- [Prompt]: Format the listing, from its first line to the line containing "Question: Can you confirm if green", as a numbered list, omitting blank lines.

- [Data]:
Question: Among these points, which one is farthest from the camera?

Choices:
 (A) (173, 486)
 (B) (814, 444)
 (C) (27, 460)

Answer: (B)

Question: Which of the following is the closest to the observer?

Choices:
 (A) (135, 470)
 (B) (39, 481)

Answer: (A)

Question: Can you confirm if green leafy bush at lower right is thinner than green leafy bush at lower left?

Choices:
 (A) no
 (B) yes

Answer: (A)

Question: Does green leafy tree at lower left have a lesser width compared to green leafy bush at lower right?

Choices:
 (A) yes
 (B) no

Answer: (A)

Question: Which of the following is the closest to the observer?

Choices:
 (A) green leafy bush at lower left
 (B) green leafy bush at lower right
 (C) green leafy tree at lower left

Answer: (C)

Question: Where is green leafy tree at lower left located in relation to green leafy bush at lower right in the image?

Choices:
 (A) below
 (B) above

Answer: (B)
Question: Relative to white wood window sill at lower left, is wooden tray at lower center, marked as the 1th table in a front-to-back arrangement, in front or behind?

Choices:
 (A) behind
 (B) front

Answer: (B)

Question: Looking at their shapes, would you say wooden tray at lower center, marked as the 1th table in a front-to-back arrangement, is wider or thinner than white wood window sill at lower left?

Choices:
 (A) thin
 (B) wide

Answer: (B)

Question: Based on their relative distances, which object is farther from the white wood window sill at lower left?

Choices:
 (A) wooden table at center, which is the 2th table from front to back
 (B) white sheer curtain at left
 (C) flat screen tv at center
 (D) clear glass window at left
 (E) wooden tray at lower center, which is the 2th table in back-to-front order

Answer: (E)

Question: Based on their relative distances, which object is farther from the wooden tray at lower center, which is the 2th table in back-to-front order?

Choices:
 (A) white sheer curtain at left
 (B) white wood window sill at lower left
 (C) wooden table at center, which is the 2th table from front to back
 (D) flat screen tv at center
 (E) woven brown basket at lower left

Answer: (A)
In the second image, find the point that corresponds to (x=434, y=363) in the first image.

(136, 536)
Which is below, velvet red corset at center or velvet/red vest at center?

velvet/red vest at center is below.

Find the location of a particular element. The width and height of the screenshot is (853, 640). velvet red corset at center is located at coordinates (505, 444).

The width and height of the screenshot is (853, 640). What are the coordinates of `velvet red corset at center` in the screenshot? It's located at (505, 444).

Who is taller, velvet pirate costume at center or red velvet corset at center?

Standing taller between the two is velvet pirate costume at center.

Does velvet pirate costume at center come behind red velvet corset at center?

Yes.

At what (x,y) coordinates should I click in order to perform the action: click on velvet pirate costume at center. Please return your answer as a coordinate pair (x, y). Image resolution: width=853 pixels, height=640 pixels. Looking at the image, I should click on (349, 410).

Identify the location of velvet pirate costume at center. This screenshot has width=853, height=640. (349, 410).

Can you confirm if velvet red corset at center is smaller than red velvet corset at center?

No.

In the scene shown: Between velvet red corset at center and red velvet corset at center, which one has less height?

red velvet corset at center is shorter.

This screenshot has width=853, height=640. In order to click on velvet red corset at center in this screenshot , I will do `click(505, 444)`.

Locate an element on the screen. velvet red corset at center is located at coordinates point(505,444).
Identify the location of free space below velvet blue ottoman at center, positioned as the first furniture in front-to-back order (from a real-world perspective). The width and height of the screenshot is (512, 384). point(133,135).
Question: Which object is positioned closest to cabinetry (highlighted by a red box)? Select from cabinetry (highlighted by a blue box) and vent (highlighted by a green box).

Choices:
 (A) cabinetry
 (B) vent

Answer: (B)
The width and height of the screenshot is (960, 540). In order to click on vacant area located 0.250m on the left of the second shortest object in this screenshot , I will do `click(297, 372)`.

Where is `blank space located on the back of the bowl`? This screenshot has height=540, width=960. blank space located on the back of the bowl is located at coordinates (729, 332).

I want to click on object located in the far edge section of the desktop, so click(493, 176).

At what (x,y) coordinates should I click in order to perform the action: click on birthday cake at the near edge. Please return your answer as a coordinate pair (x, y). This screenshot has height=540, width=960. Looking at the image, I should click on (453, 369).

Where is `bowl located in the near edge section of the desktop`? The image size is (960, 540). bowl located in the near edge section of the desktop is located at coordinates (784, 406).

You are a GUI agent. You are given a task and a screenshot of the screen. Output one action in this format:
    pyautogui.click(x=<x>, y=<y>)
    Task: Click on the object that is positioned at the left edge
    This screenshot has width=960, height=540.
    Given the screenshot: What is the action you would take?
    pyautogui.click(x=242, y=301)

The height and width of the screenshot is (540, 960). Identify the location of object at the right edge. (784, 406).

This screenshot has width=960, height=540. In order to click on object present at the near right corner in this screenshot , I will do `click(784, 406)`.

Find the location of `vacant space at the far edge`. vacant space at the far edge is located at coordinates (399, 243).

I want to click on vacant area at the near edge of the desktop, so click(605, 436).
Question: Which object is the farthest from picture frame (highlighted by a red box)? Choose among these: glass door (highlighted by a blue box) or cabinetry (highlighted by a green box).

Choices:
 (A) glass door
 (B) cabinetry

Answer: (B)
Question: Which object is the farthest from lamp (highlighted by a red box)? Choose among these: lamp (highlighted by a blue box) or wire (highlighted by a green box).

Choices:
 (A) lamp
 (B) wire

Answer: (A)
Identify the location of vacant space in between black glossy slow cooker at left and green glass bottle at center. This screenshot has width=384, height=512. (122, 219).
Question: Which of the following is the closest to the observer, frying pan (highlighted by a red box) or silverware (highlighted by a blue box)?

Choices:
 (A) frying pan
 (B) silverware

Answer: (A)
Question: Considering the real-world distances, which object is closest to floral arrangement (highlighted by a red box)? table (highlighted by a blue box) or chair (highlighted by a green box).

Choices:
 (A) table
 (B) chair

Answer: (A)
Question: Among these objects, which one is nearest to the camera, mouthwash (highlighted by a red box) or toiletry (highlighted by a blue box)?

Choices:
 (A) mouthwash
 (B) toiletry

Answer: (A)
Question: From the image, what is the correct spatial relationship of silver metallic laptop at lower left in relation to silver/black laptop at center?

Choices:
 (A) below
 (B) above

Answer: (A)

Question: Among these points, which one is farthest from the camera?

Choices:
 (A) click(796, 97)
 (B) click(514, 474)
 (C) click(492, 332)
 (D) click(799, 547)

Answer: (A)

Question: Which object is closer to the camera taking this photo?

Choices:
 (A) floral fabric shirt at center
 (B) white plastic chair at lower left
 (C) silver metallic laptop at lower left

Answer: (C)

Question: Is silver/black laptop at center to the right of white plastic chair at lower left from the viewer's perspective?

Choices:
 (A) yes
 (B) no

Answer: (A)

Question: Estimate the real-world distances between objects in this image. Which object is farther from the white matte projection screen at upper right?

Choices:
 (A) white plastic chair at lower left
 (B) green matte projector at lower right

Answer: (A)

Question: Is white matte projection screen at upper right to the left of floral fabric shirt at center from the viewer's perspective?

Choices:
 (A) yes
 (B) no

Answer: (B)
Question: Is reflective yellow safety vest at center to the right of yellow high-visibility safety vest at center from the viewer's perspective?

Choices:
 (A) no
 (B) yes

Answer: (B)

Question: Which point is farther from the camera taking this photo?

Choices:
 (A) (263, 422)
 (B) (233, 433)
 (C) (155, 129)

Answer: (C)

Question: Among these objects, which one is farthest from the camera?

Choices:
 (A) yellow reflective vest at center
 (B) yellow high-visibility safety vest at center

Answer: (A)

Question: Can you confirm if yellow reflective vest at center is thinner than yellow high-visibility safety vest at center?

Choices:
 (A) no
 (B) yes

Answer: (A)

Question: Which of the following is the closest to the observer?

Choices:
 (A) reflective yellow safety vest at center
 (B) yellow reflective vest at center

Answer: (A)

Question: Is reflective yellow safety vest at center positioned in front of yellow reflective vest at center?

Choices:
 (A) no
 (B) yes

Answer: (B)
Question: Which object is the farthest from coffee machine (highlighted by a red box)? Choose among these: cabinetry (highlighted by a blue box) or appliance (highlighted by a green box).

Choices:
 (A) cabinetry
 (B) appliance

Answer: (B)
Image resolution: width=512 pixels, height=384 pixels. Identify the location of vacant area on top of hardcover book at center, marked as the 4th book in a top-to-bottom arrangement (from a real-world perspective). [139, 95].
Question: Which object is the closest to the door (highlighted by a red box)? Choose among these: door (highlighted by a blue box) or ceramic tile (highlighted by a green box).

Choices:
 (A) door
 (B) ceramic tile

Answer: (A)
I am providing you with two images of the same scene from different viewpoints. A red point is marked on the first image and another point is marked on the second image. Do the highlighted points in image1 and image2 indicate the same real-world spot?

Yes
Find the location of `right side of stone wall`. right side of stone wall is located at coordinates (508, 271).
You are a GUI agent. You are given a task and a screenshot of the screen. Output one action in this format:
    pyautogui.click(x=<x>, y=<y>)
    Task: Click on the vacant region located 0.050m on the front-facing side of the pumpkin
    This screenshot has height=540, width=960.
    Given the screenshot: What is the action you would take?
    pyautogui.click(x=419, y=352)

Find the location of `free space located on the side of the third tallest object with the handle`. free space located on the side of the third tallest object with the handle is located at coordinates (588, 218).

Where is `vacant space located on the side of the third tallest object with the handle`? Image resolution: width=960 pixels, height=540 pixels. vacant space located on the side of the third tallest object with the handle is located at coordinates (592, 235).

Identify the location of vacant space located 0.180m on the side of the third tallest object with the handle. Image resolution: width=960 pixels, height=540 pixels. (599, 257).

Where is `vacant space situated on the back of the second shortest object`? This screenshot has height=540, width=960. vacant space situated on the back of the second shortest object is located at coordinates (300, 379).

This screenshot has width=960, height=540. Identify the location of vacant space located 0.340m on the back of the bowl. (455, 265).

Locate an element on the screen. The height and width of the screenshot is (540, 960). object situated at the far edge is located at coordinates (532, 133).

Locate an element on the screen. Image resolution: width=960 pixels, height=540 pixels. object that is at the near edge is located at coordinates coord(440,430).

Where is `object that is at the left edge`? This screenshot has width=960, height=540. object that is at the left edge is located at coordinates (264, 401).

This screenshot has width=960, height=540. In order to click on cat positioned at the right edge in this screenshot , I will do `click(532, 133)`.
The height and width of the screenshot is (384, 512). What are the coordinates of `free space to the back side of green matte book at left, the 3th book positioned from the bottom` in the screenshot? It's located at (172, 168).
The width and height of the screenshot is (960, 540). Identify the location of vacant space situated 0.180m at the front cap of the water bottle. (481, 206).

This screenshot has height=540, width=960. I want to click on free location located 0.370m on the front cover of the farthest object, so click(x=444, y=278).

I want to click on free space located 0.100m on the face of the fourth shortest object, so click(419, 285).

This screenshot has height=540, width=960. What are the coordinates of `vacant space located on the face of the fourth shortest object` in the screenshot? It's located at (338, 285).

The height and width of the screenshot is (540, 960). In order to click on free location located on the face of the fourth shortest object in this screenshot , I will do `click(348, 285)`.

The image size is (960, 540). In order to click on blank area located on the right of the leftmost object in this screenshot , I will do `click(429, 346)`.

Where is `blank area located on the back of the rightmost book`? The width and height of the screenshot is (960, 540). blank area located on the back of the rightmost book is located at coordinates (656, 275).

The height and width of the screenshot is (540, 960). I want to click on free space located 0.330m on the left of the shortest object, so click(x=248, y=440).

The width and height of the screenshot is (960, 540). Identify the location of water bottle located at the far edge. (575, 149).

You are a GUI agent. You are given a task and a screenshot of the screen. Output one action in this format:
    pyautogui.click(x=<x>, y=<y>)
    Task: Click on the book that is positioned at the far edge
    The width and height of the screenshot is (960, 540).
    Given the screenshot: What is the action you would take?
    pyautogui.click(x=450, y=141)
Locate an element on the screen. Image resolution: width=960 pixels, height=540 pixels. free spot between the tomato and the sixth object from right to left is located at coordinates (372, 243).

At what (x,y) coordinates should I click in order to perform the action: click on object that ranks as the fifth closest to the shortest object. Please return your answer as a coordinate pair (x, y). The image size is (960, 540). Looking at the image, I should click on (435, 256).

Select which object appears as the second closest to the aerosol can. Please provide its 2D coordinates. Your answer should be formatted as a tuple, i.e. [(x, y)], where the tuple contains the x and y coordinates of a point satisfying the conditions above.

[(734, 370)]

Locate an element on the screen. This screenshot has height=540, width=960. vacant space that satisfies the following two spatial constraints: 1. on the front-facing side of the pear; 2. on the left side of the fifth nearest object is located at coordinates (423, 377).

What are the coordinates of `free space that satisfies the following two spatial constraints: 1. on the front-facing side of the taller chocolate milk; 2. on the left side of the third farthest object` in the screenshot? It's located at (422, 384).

- [Solved problem]:
1. Question: Among these points, which one is farthest from the camera?
2. Choices:
3.  (A) (173, 486)
4.  (B) (814, 444)
5.  (C) (27, 460)
6. Answer: (B)
7. Question: Which of the following is the closest to the observer?
8. Choices:
9.  (A) (135, 470)
10.  (B) (39, 481)
11. Answer: (A)
12. Question: Can you confirm if green leafy bush at lower right is thinner than green leafy bush at lower left?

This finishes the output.